## Information provided:
***

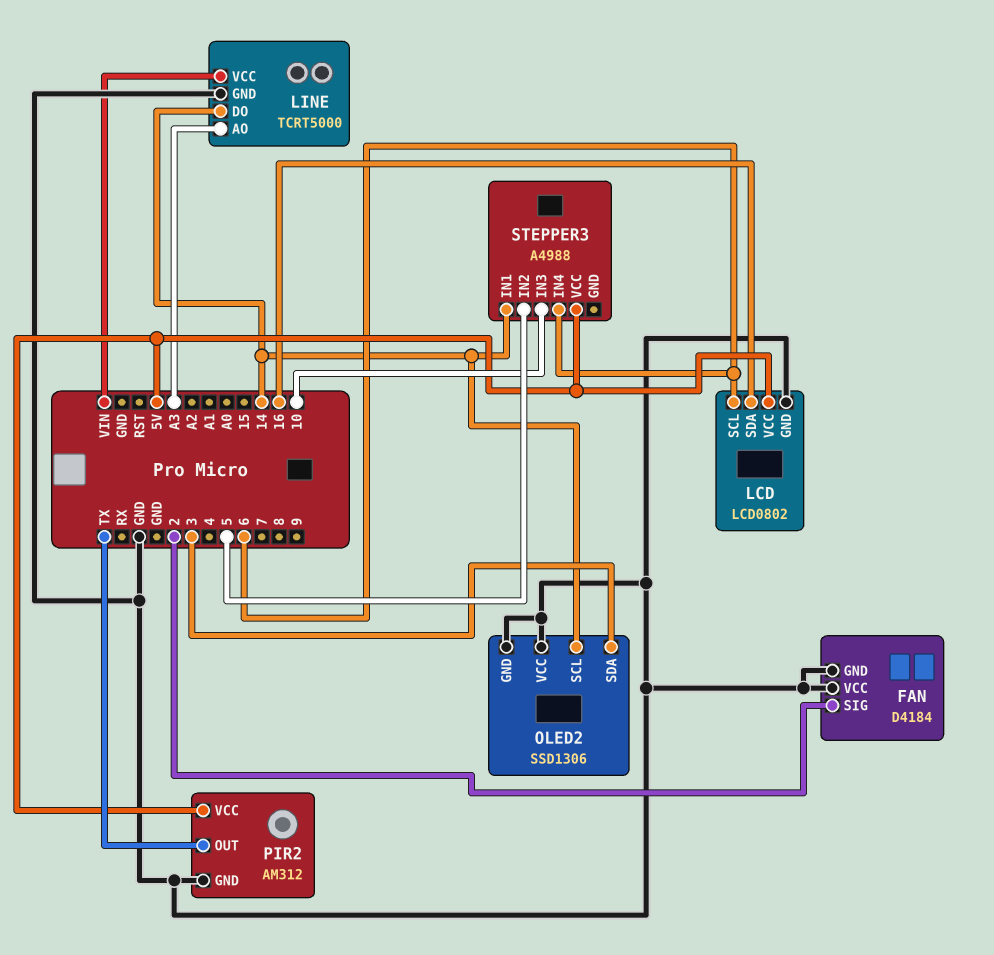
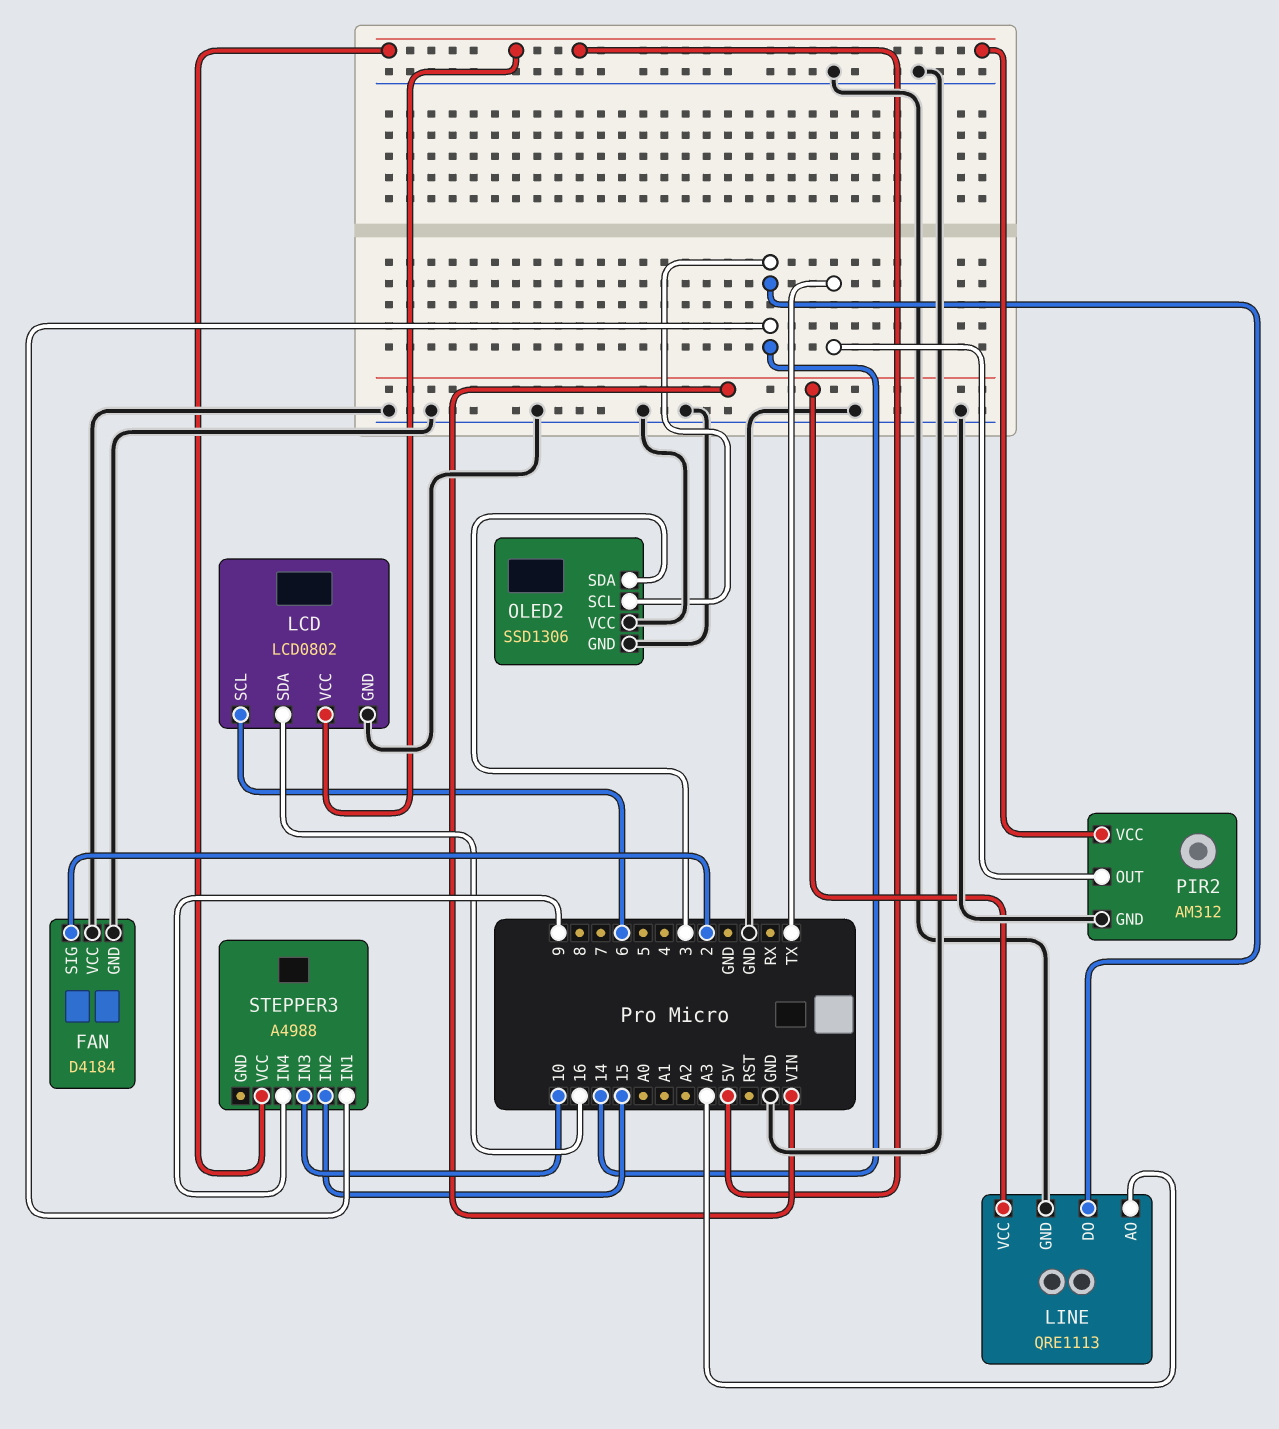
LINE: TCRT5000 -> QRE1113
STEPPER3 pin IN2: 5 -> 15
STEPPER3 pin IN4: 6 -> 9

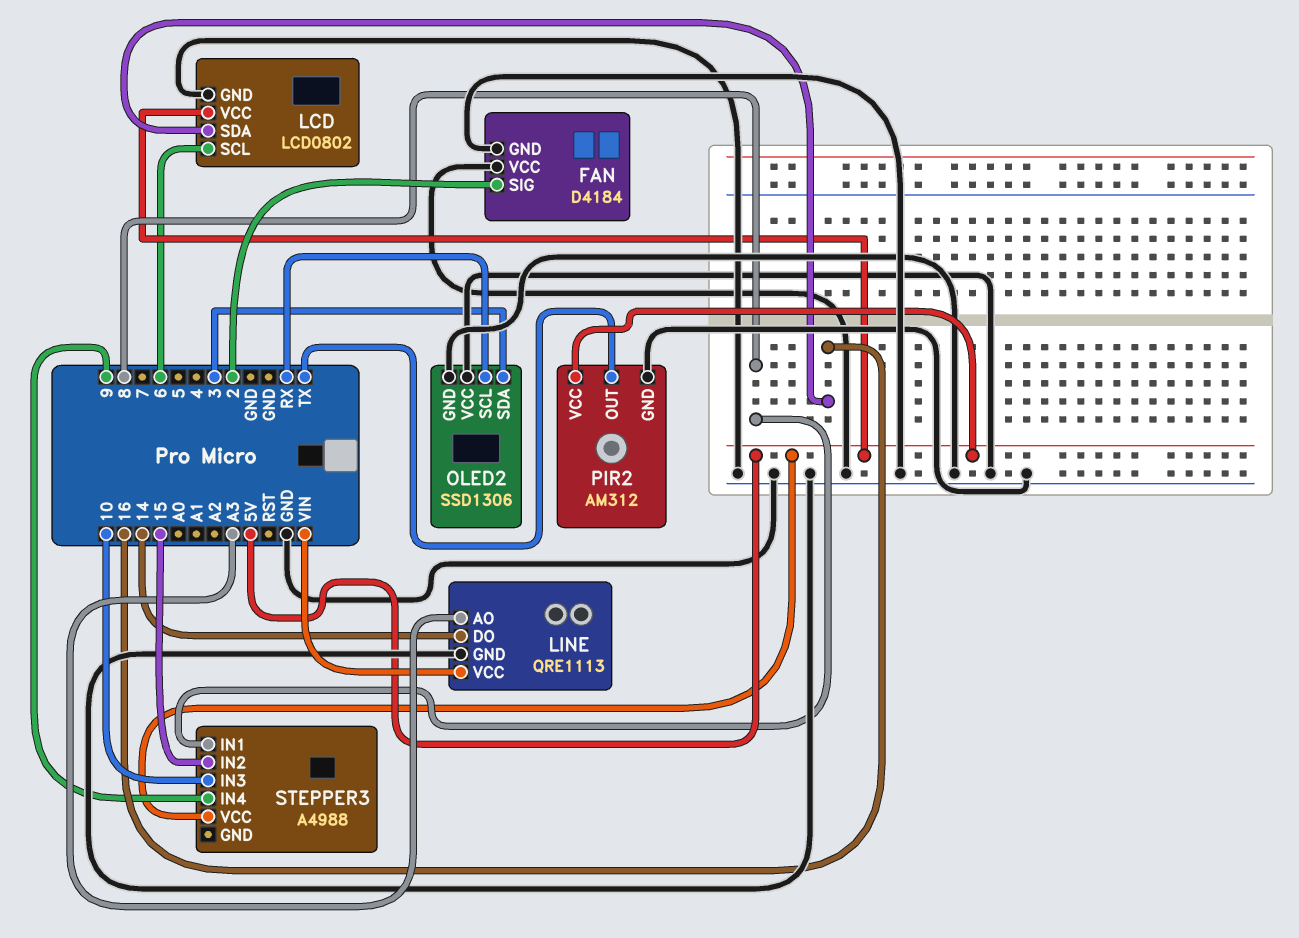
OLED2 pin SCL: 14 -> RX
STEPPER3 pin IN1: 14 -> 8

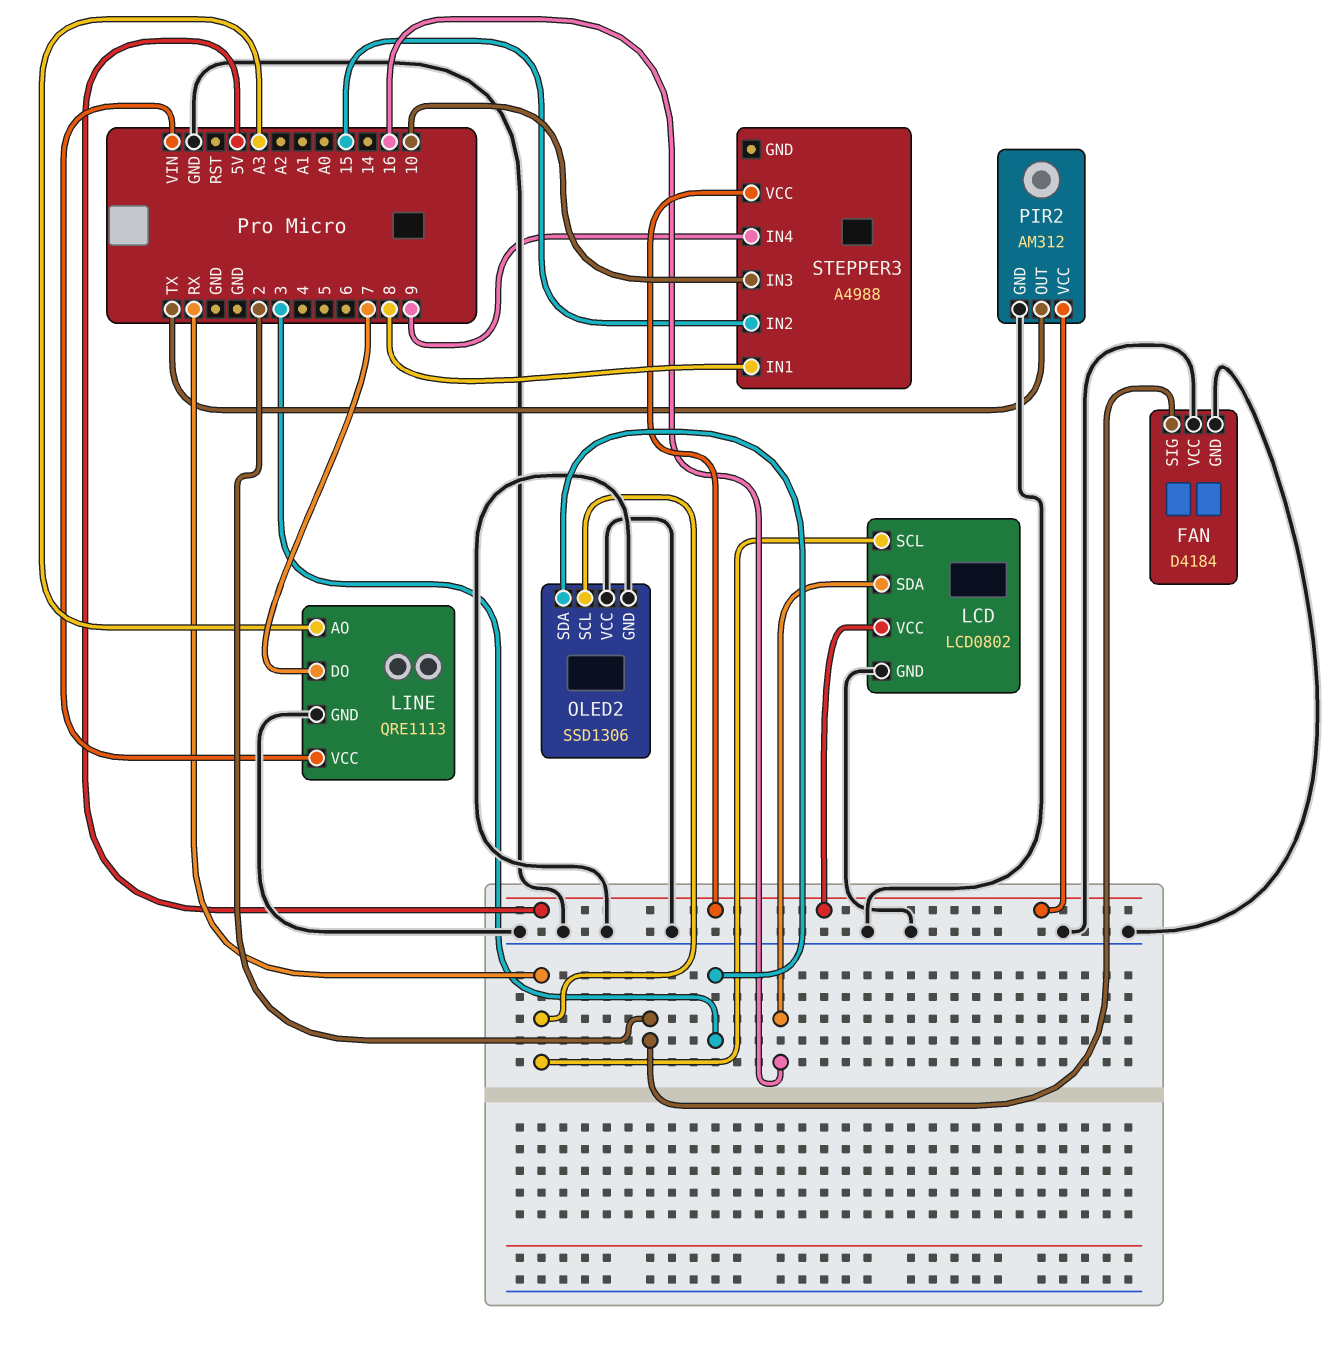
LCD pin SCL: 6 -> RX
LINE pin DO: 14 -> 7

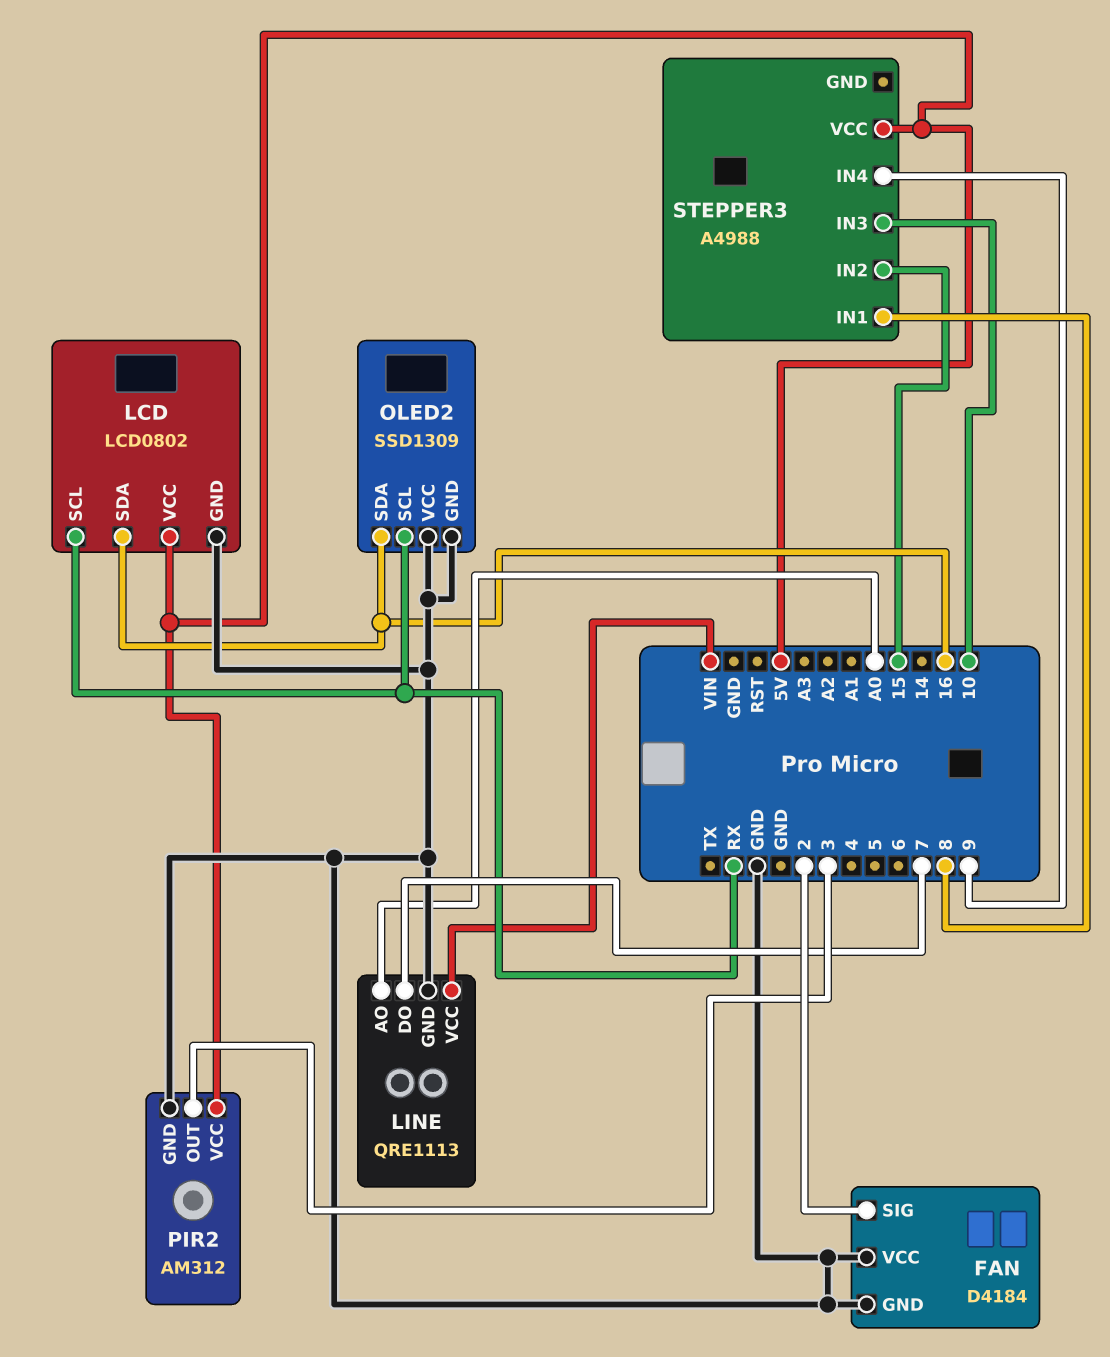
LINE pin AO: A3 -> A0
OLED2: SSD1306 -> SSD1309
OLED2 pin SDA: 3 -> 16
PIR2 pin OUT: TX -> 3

***

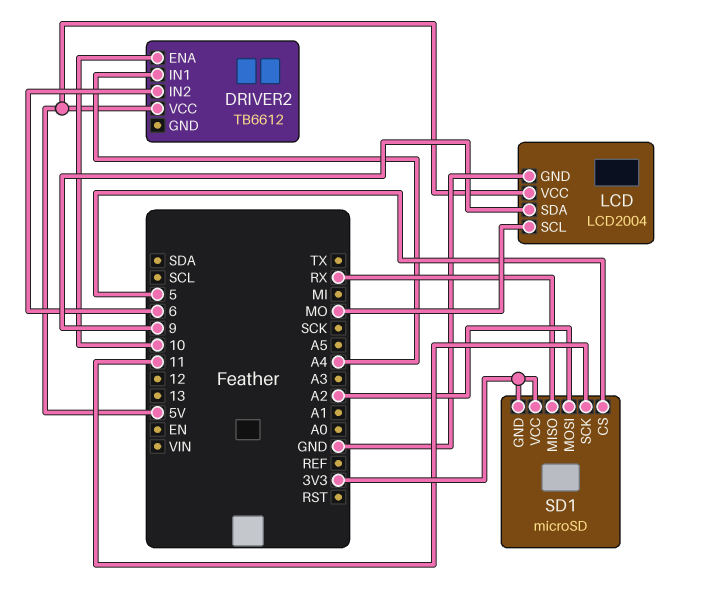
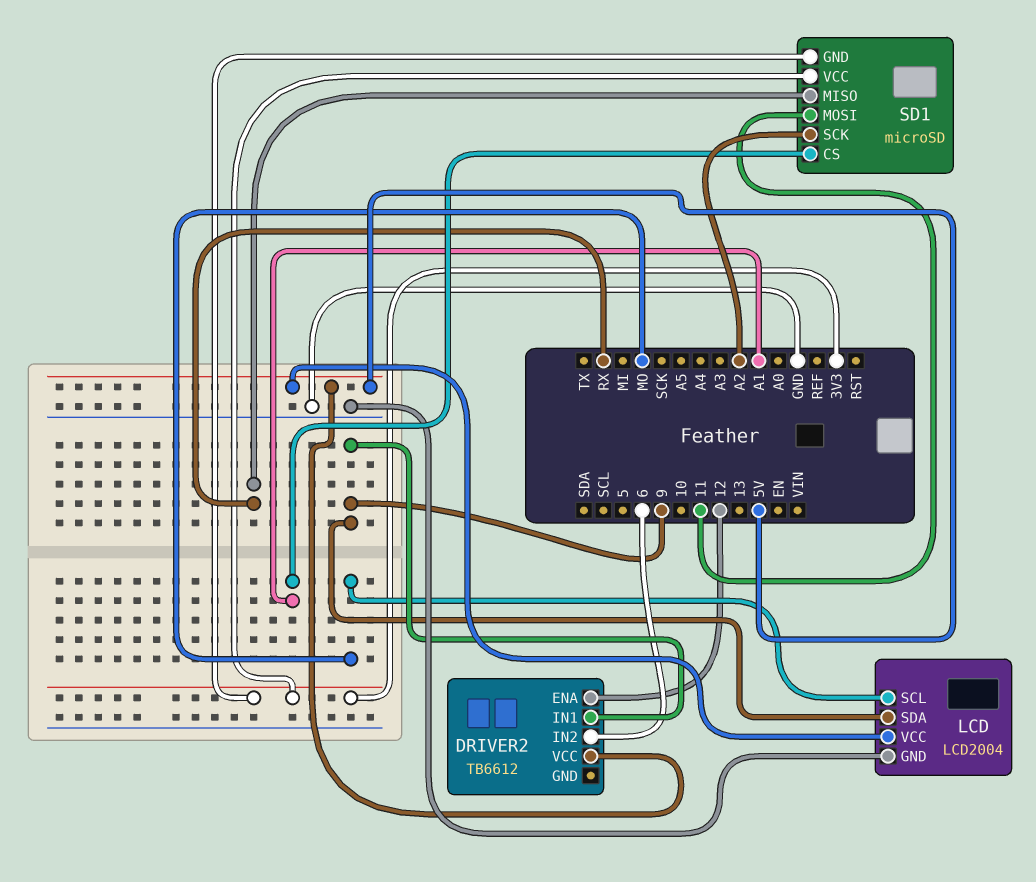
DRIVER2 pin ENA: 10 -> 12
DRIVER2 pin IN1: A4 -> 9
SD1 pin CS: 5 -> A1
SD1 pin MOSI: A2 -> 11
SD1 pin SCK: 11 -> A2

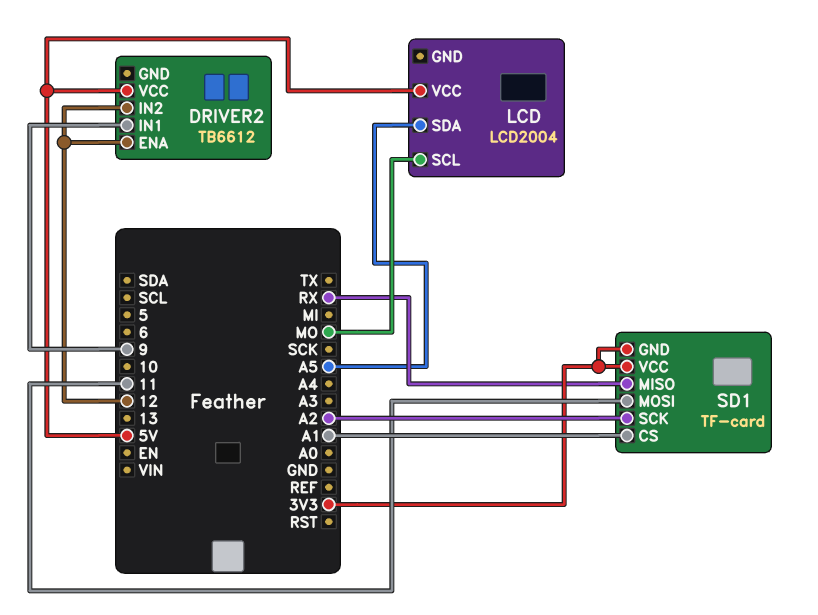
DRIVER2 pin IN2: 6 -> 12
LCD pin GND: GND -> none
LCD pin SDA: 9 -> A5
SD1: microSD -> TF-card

***

## Exercise directions:
What you give back must be the stretch above, starting at the line with "LCD pin GND: GND -> none" and ending at the line with "SD1: microSD -> TF-card", copied exactly.

## Completed task:
LCD pin GND: GND -> none
LCD pin SDA: 9 -> A5
SD1: microSD -> TF-card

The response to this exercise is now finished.